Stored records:
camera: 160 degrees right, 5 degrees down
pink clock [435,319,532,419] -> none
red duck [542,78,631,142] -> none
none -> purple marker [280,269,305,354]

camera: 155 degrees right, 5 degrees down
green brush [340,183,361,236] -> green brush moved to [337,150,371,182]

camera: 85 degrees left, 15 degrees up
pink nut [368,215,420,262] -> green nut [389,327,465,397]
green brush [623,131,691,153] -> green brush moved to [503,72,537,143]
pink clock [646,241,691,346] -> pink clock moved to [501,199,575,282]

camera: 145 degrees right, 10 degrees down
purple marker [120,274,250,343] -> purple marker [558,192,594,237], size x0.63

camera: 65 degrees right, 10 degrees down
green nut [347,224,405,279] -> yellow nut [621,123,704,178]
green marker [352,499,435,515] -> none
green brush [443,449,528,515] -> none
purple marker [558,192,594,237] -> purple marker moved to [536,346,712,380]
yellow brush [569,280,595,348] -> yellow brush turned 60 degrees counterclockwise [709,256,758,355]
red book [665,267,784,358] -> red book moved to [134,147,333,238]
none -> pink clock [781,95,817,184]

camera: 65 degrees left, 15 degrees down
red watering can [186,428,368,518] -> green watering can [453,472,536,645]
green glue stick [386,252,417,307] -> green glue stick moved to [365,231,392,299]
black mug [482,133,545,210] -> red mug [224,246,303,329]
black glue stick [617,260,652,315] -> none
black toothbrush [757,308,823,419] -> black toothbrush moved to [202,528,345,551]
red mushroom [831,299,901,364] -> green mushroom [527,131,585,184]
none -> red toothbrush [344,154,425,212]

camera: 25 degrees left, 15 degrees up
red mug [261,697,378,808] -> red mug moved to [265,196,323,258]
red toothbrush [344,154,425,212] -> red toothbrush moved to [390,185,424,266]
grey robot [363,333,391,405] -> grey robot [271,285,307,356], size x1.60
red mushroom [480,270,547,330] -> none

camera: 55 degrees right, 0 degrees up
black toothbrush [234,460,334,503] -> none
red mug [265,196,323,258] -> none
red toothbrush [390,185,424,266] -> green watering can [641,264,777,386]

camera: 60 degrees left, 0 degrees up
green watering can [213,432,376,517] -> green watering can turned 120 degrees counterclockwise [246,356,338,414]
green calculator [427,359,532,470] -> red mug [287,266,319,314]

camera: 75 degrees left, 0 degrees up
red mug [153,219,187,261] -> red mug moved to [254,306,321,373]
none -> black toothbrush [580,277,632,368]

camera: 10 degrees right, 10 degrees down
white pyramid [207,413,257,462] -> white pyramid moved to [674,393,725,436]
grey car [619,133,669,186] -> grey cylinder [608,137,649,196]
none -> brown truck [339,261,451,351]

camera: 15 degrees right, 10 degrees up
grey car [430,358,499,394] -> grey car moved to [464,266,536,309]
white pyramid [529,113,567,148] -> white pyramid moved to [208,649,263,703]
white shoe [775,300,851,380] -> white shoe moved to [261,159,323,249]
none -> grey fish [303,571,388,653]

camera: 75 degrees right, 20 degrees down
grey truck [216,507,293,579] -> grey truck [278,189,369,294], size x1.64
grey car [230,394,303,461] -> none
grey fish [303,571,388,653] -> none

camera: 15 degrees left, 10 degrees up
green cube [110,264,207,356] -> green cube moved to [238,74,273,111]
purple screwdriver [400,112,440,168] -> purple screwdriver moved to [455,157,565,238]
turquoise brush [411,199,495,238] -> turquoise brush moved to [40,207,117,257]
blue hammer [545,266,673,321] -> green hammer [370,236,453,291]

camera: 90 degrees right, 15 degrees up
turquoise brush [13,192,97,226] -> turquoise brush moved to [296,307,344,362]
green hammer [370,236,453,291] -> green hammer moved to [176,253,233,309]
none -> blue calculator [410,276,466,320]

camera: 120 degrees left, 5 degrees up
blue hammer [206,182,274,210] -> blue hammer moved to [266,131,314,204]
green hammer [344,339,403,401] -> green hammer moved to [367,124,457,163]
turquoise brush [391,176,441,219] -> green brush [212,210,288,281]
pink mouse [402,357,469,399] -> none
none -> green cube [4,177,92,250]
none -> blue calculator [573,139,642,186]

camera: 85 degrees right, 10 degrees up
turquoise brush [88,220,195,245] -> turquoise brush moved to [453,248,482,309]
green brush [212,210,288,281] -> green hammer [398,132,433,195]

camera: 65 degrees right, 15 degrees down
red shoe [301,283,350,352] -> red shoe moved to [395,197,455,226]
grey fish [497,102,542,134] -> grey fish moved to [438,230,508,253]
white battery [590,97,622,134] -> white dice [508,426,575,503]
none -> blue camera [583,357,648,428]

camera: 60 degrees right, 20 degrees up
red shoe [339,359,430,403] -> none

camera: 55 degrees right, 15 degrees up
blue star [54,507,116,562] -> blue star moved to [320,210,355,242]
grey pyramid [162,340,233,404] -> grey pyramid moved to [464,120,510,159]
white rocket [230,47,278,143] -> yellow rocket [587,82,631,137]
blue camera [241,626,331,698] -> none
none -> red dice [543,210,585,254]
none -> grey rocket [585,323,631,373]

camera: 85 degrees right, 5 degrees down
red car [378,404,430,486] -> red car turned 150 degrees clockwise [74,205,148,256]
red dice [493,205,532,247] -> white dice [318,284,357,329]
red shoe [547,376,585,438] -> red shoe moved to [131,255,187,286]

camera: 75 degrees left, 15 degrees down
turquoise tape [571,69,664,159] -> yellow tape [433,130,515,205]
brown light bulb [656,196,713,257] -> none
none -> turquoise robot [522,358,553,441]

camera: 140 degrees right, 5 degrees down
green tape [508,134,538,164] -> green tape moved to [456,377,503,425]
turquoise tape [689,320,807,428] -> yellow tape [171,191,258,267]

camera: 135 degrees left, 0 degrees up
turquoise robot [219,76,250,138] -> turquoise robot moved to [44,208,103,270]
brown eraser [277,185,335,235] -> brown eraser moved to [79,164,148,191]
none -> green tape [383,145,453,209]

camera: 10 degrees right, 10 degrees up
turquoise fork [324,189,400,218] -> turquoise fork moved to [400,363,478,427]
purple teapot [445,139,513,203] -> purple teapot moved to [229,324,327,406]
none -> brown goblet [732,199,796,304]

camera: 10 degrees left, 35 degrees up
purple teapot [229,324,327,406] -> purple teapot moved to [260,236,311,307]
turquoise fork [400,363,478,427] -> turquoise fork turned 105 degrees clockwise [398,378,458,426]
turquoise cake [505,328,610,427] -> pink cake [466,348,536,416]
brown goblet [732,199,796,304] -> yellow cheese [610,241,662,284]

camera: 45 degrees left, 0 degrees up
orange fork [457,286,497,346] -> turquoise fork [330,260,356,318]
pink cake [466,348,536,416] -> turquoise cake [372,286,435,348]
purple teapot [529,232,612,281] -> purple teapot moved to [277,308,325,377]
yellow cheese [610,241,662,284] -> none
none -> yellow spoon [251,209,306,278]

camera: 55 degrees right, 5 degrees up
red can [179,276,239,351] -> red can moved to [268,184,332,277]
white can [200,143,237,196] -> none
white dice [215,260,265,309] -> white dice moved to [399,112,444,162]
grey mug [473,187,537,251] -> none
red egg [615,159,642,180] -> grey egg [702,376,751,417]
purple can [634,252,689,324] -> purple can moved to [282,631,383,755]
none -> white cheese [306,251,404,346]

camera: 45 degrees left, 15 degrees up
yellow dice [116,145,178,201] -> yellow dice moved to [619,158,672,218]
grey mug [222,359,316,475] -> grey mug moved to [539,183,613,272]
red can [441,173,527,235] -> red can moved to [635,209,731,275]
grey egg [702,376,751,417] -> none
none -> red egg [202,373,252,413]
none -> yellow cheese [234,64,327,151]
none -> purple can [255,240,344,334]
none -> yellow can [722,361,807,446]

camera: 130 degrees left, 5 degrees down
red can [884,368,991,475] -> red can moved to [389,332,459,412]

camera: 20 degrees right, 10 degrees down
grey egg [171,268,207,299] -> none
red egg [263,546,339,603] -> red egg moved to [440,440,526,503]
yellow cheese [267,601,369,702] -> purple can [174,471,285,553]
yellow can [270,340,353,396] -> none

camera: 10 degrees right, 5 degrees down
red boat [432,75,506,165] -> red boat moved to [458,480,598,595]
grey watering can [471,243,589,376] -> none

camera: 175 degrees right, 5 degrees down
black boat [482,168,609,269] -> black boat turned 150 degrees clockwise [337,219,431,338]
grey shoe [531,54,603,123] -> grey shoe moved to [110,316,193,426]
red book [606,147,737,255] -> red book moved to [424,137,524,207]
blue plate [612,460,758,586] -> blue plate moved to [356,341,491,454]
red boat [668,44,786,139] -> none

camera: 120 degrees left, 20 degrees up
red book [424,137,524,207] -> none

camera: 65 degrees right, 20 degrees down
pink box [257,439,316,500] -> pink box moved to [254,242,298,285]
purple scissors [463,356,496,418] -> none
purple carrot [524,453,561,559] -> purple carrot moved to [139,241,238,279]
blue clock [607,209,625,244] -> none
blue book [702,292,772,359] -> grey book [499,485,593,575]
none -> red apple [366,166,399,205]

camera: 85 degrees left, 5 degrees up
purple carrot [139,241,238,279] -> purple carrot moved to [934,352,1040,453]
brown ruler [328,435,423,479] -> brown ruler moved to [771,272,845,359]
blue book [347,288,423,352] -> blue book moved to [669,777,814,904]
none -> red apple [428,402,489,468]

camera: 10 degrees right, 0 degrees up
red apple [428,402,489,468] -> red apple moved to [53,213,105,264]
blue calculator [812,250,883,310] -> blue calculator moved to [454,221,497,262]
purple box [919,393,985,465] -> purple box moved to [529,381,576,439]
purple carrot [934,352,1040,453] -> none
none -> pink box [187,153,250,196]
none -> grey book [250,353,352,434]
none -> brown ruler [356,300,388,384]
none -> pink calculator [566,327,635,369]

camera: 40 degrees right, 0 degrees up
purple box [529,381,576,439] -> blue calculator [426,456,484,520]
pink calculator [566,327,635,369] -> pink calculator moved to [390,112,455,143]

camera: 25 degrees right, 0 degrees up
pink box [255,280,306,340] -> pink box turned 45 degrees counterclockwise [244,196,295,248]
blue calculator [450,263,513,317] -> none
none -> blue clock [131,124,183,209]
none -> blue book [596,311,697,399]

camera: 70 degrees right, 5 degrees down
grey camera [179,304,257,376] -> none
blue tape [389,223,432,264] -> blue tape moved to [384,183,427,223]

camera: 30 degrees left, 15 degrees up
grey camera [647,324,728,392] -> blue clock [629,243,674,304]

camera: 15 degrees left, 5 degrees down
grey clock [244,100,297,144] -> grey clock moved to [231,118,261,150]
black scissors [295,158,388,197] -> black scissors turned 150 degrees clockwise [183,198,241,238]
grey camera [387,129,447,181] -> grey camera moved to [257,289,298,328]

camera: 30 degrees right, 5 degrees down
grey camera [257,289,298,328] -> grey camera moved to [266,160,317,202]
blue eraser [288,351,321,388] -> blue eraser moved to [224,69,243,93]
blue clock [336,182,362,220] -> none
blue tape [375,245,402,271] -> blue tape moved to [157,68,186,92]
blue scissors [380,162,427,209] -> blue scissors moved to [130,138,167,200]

Problem statement
Taking the line with "yellow cheese [610,241,662,284] -> none" as the first and the line with "none -> purple can [255,240,344,334]" as the last, retype that stretch of the data above exactly, with no other lines.

Solution below
yellow cheese [610,241,662,284] -> none
none -> yellow spoon [251,209,306,278]

camera: 55 degrees right, 5 degrees up
red can [179,276,239,351] -> red can moved to [268,184,332,277]
white can [200,143,237,196] -> none
white dice [215,260,265,309] -> white dice moved to [399,112,444,162]
grey mug [473,187,537,251] -> none
red egg [615,159,642,180] -> grey egg [702,376,751,417]
purple can [634,252,689,324] -> purple can moved to [282,631,383,755]
none -> white cheese [306,251,404,346]

camera: 45 degrees left, 15 degrees up
yellow dice [116,145,178,201] -> yellow dice moved to [619,158,672,218]
grey mug [222,359,316,475] -> grey mug moved to [539,183,613,272]
red can [441,173,527,235] -> red can moved to [635,209,731,275]
grey egg [702,376,751,417] -> none
none -> red egg [202,373,252,413]
none -> yellow cheese [234,64,327,151]
none -> purple can [255,240,344,334]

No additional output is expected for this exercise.